**Information:**

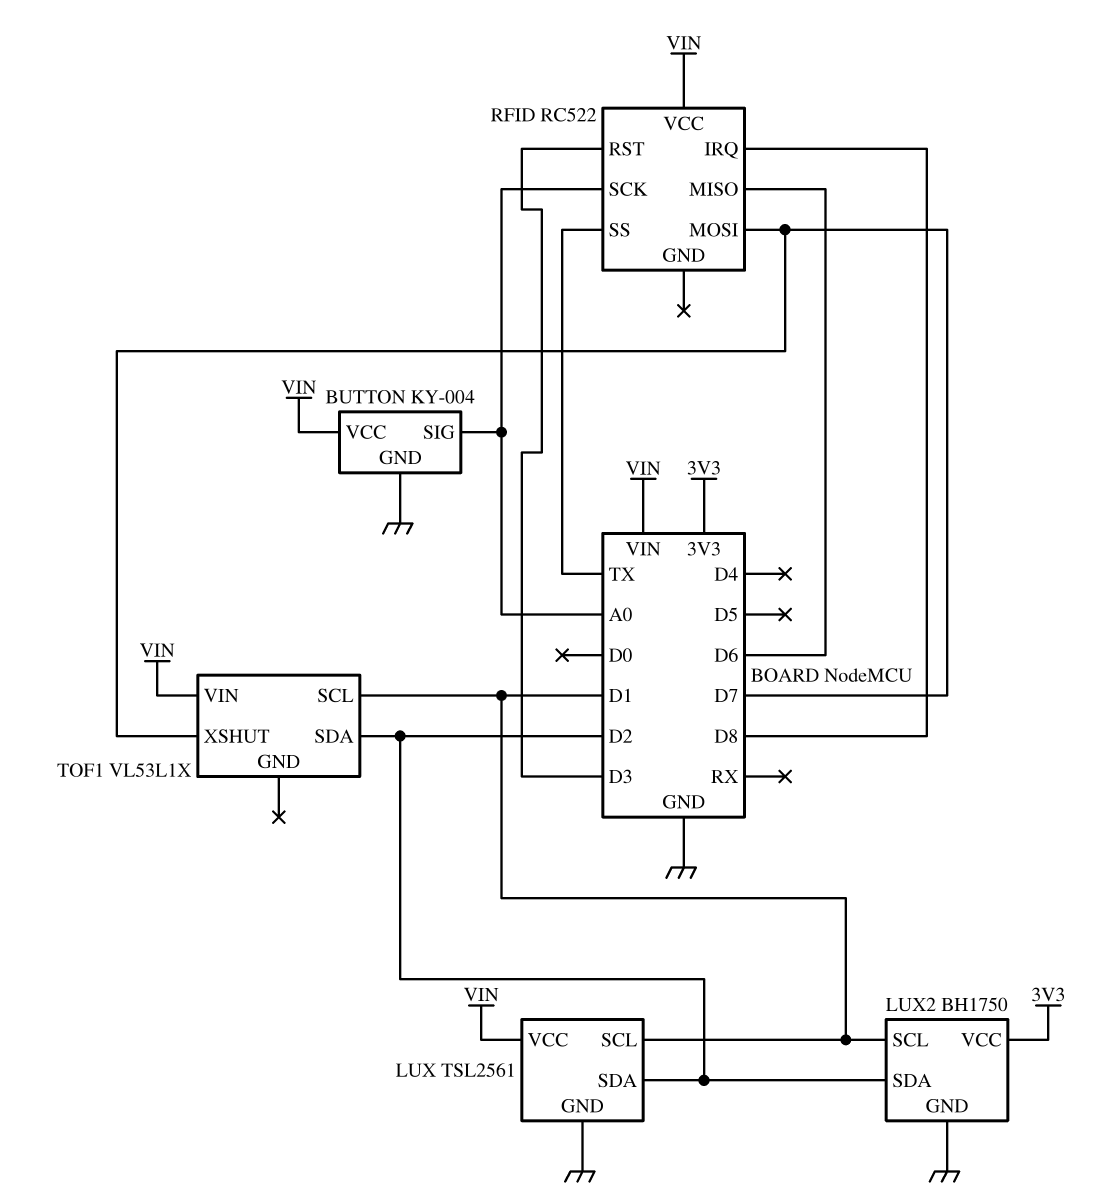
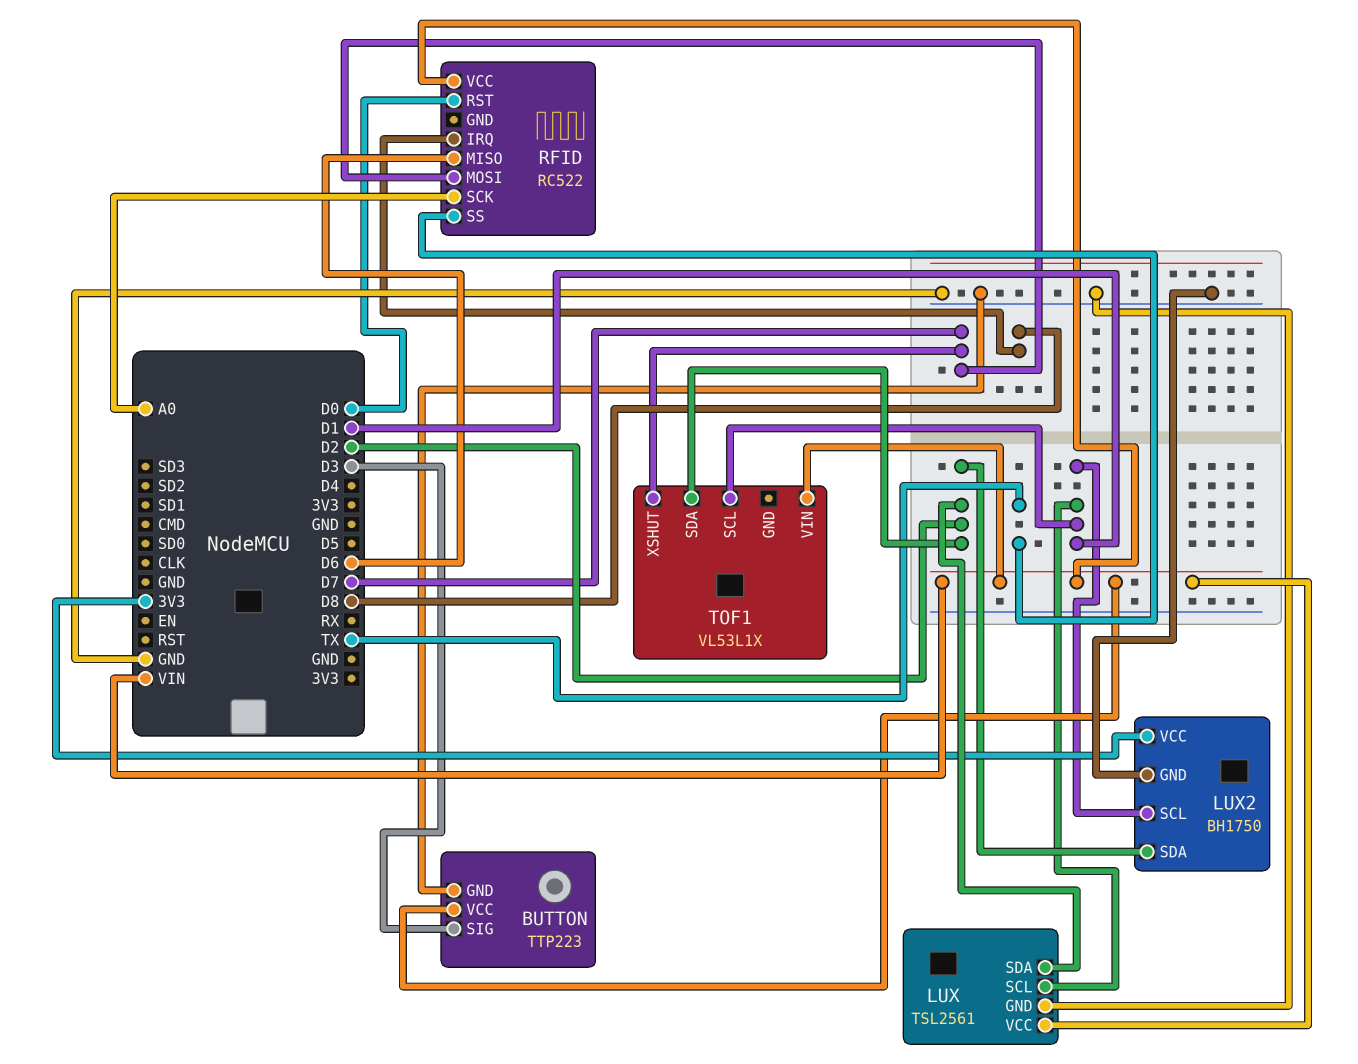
BUTTON: KY-004 -> TTP223
BUTTON pin SIG: A0 -> D3
RFID pin RST: D3 -> D0

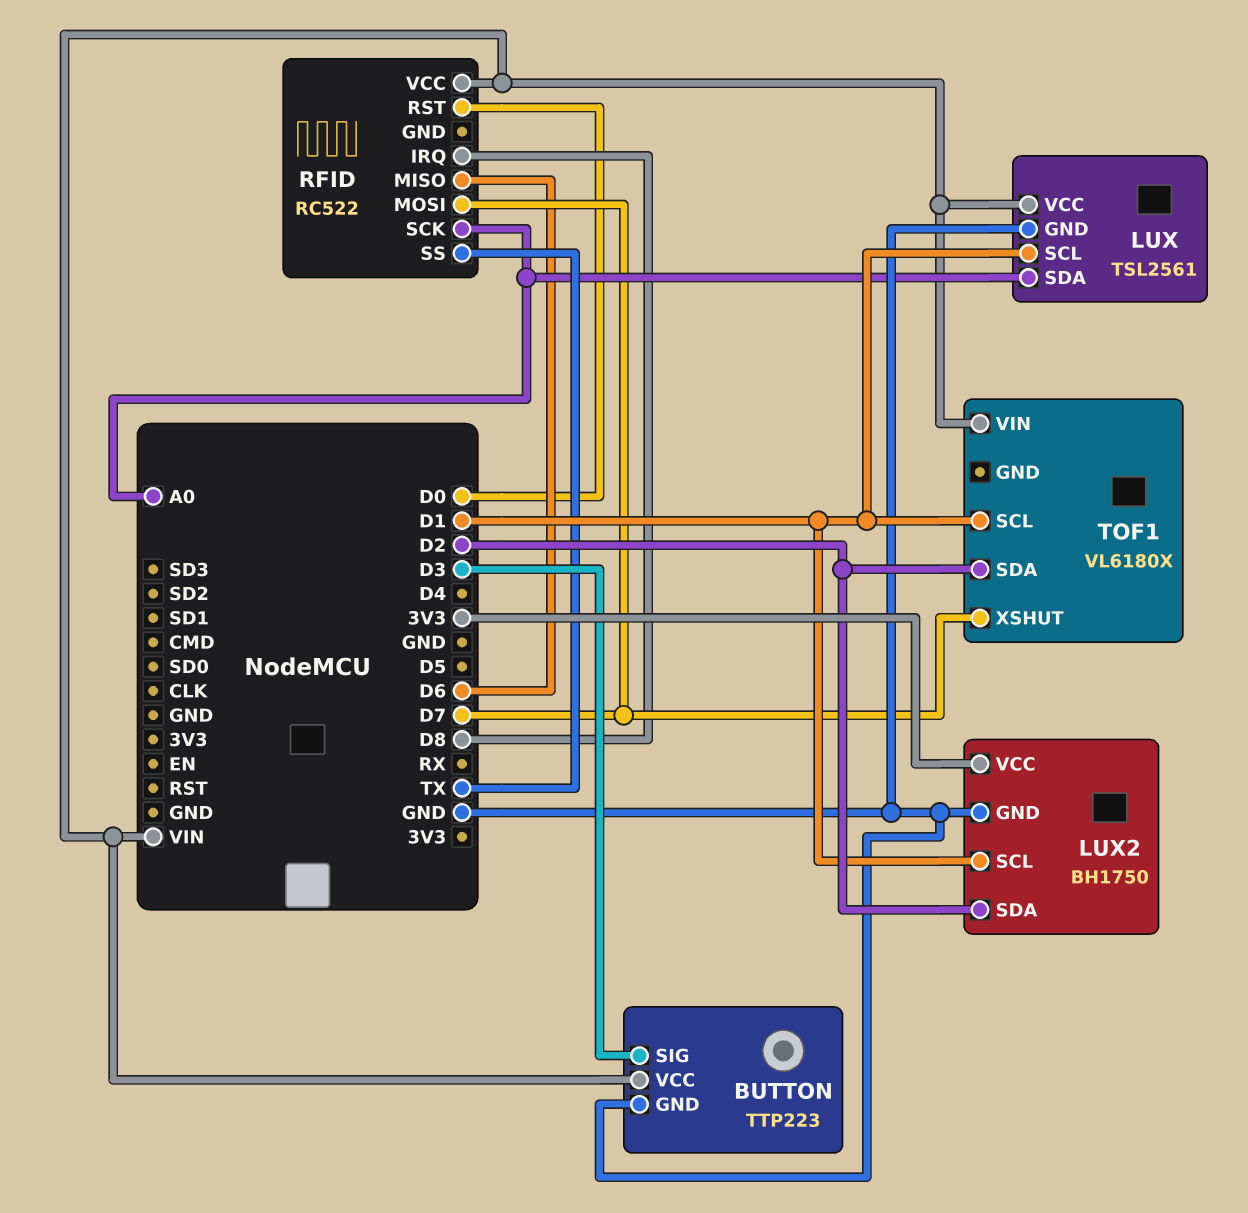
LUX pin SDA: D2 -> A0
TOF1: VL53L1X -> VL6180X

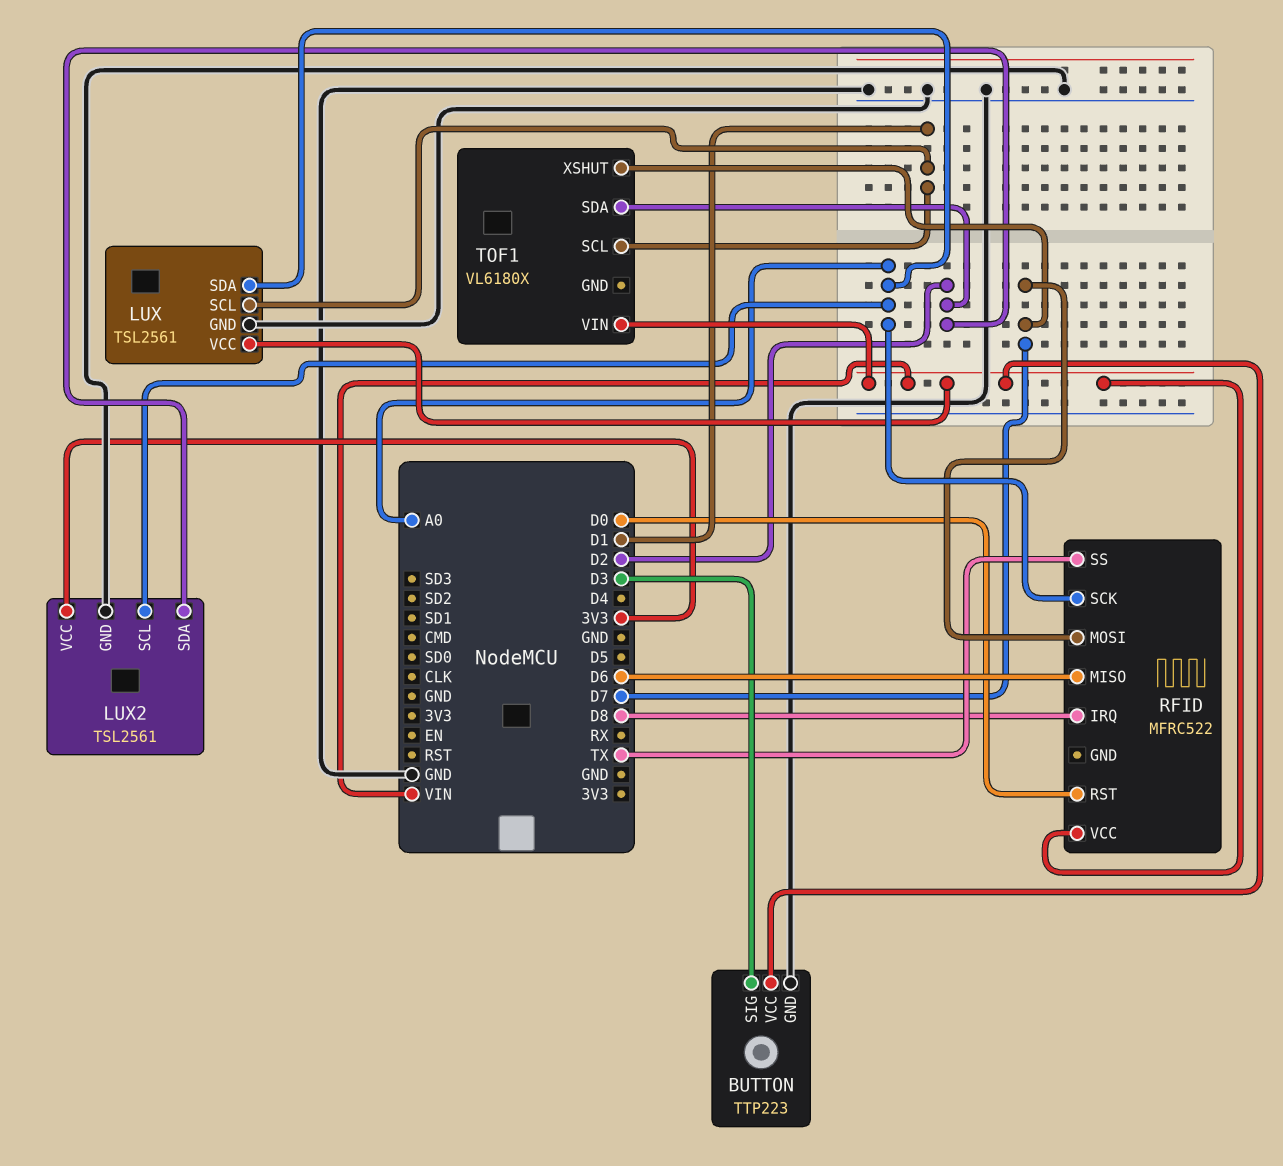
LUX2: BH1750 -> TSL2561
LUX2 pin SCL: D1 -> A0
RFID: RC522 -> MFRC522

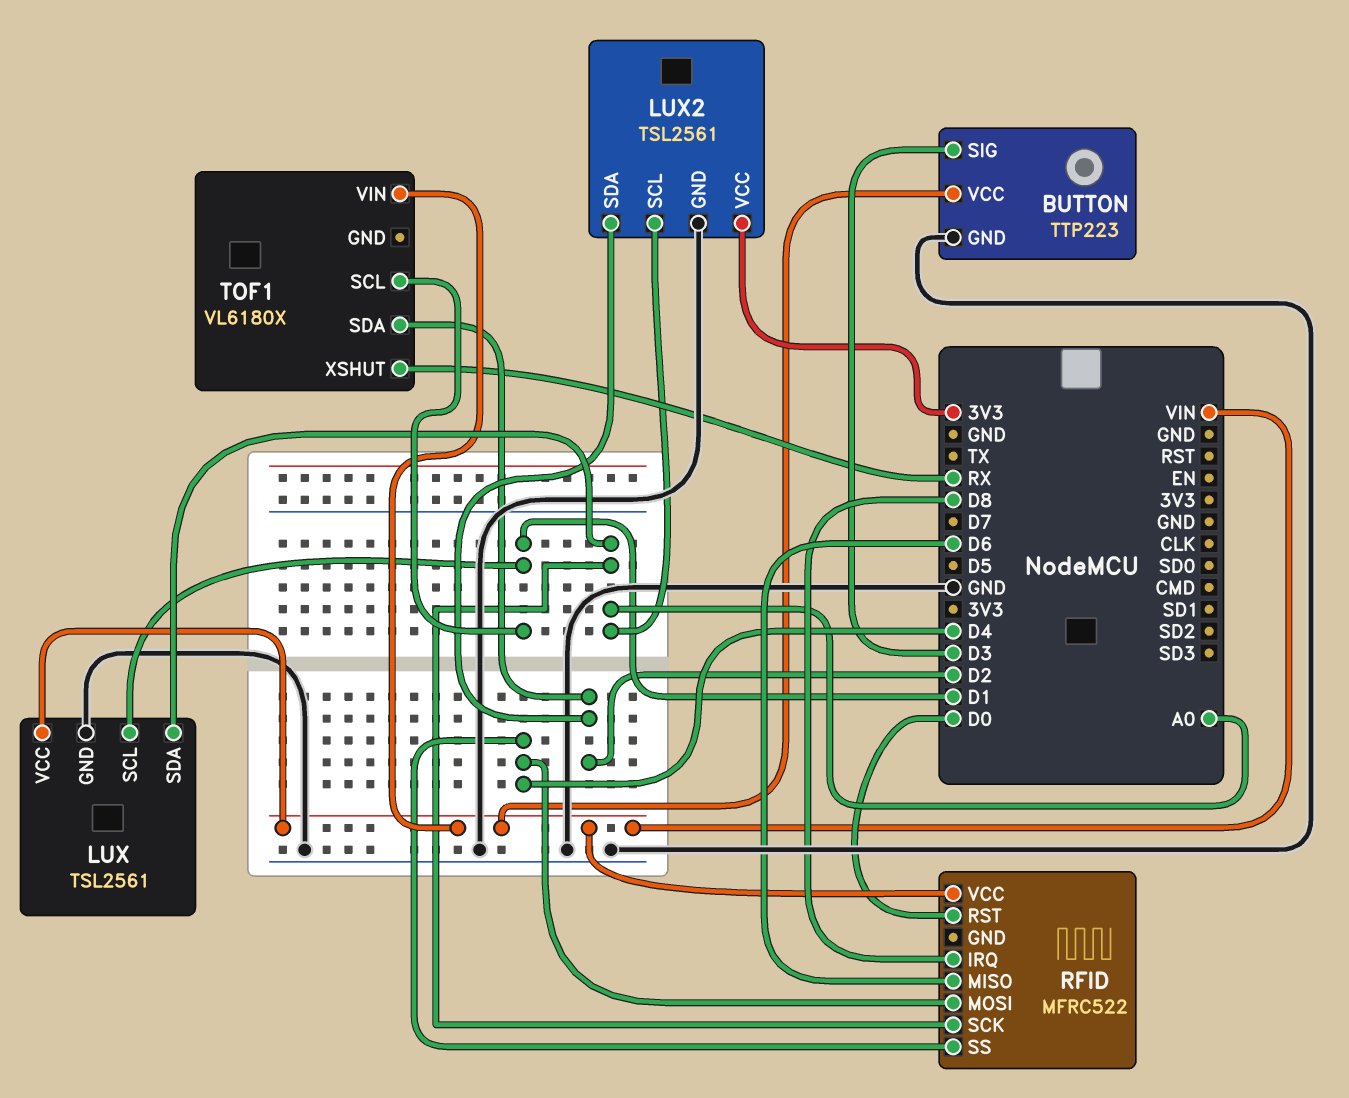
RFID pin MOSI: D7 -> D4
RFID pin SS: TX -> D4
TOF1 pin XSHUT: D7 -> RX

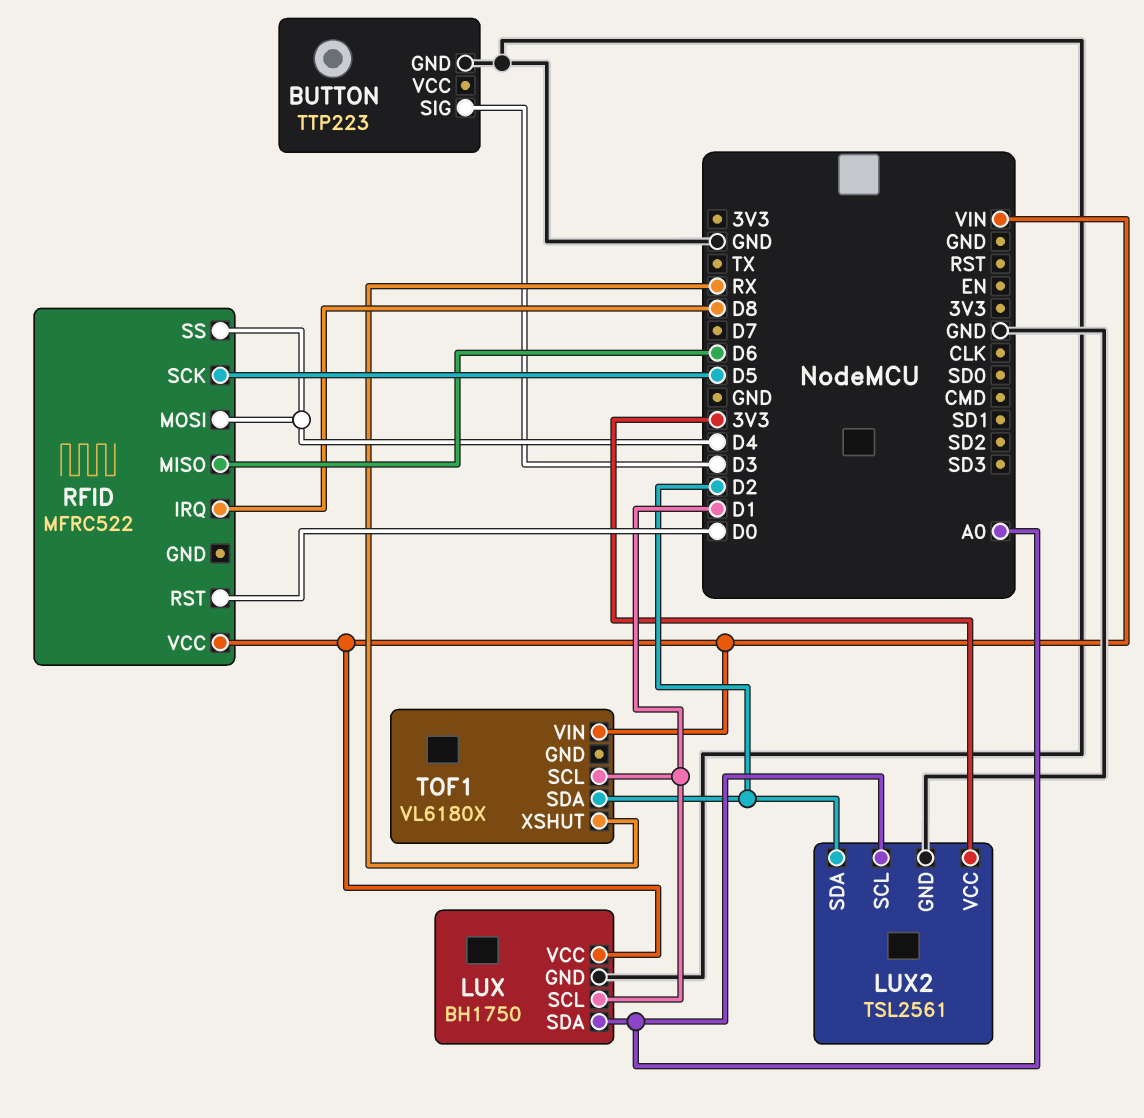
BUTTON pin VCC: VIN -> none
LUX: TSL2561 -> BH1750
RFID pin SCK: A0 -> D5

**Task instructions:** Filter the entries above and return only the lines holding "RFID".

**Task solution:**
RFID pin RST: D3 -> D0
RFID: RC522 -> MFRC522
RFID pin MOSI: D7 -> D4
RFID pin SS: TX -> D4
RFID pin SCK: A0 -> D5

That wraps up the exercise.